[WORK ORDER]:
Every line from the one containing "The second view lost the turquoise" to the one containing "The second view lost the yellow package" in the records below, both included, must be set down exactly, and no other line.

[ENTRIES PROVIDED]:
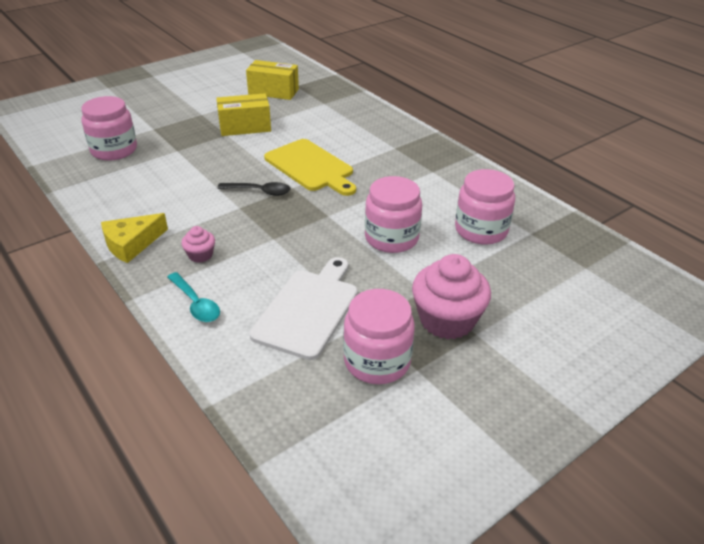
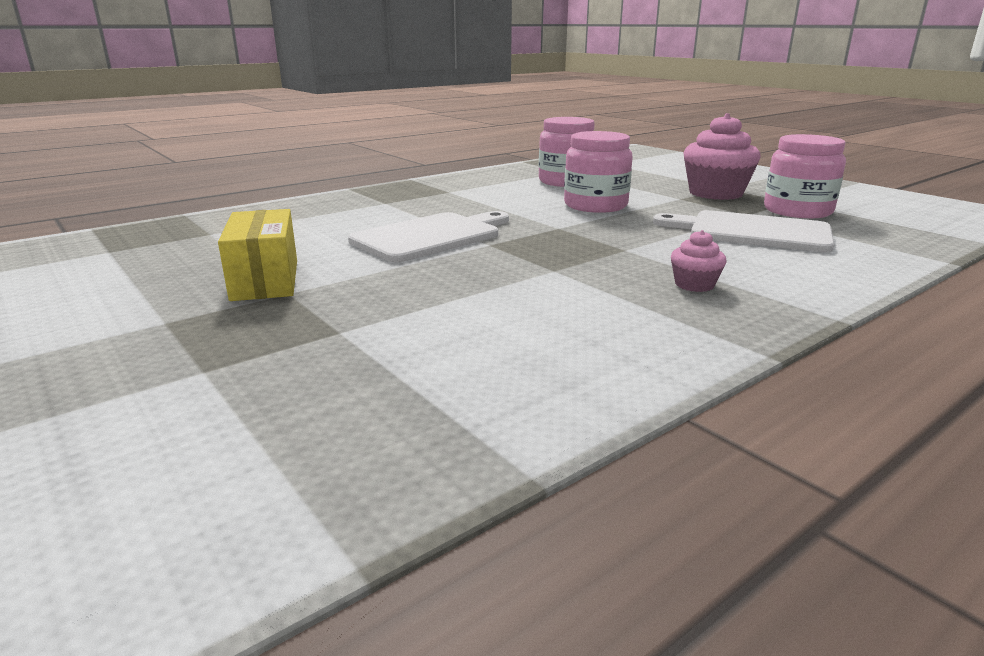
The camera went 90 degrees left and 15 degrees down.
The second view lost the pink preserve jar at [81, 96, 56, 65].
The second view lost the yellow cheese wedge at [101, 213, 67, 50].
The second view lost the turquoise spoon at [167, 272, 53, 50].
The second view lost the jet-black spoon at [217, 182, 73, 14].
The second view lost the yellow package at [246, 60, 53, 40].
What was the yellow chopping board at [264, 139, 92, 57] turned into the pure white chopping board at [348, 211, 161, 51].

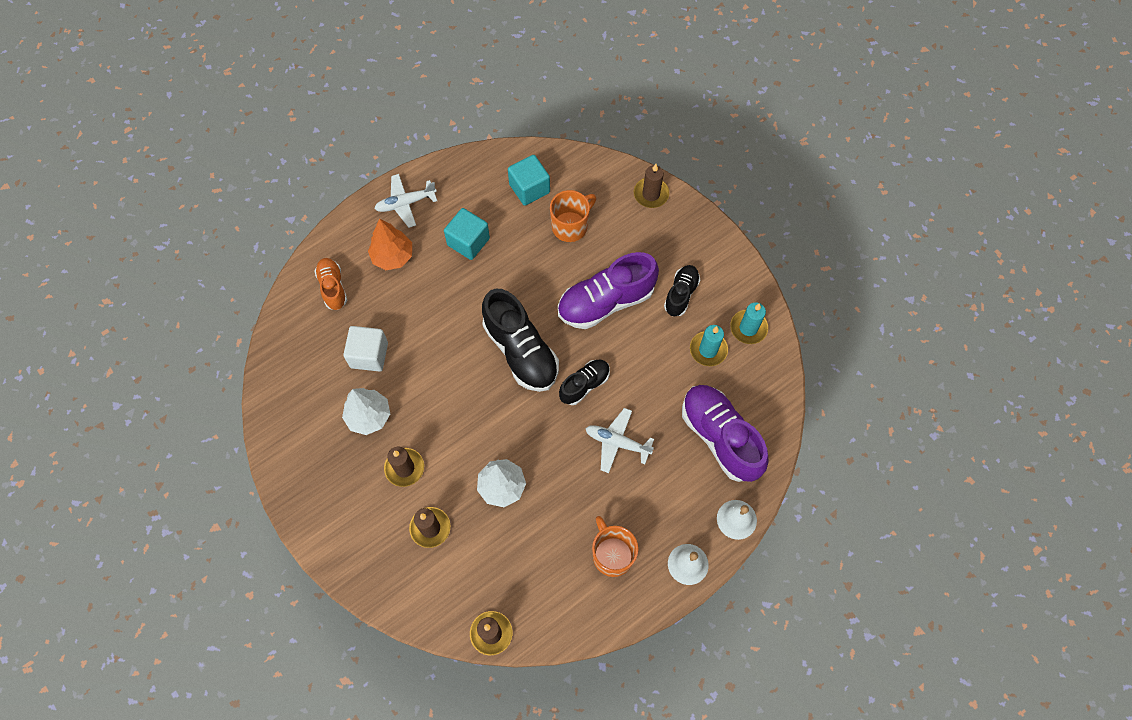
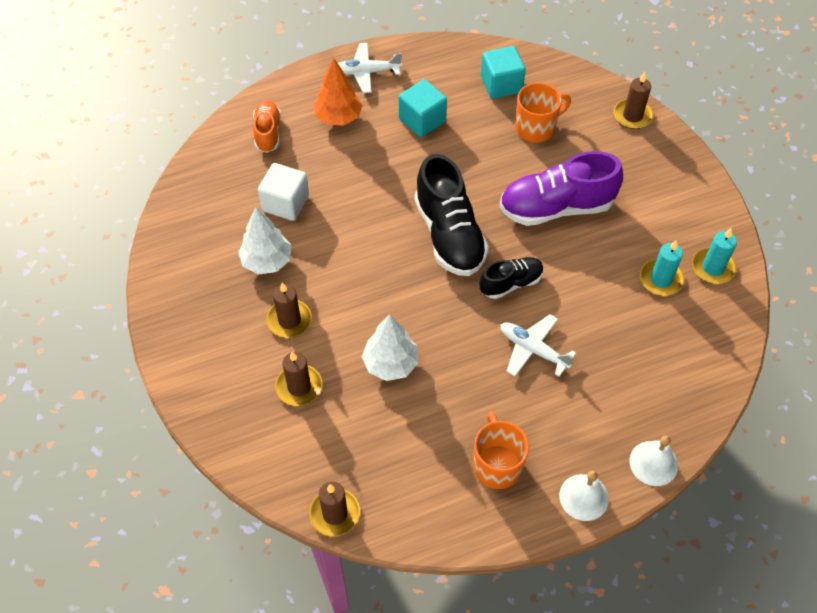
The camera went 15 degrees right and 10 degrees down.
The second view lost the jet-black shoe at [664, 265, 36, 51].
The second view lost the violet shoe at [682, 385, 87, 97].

==

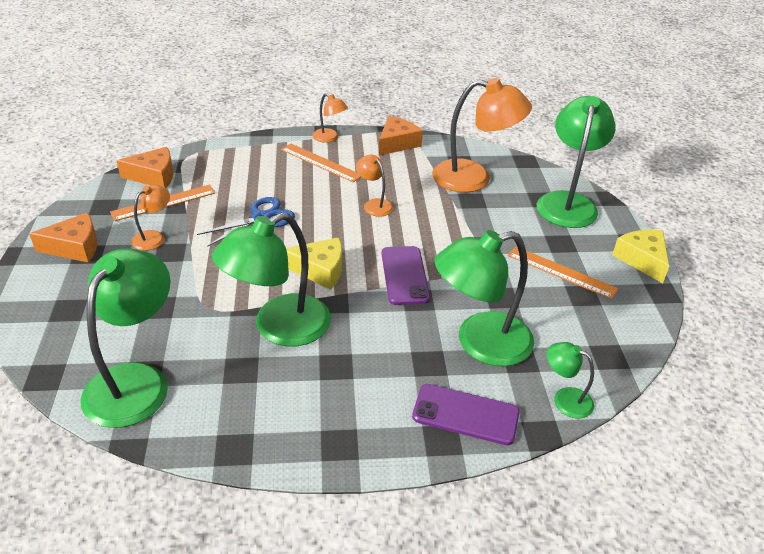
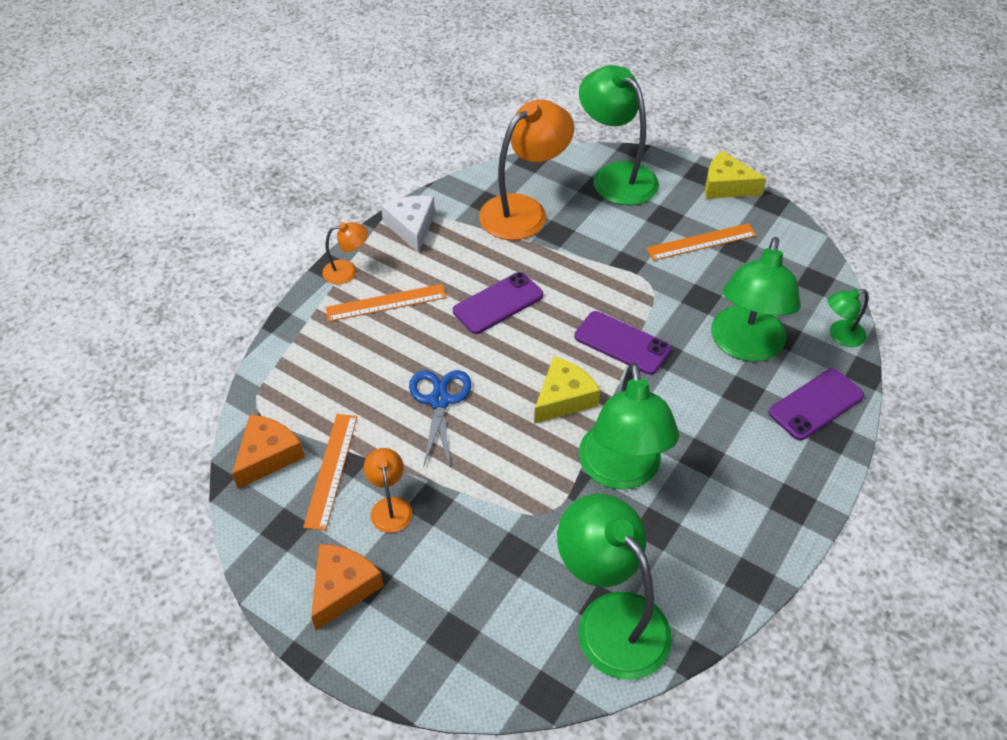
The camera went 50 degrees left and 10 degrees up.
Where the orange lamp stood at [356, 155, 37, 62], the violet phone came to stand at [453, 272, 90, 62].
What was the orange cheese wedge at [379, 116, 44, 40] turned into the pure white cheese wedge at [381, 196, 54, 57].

[TASK RESPONSE]:
The second view lost the turquoise spoon at [167, 272, 53, 50].
The second view lost the jet-black spoon at [217, 182, 73, 14].
The second view lost the yellow package at [246, 60, 53, 40].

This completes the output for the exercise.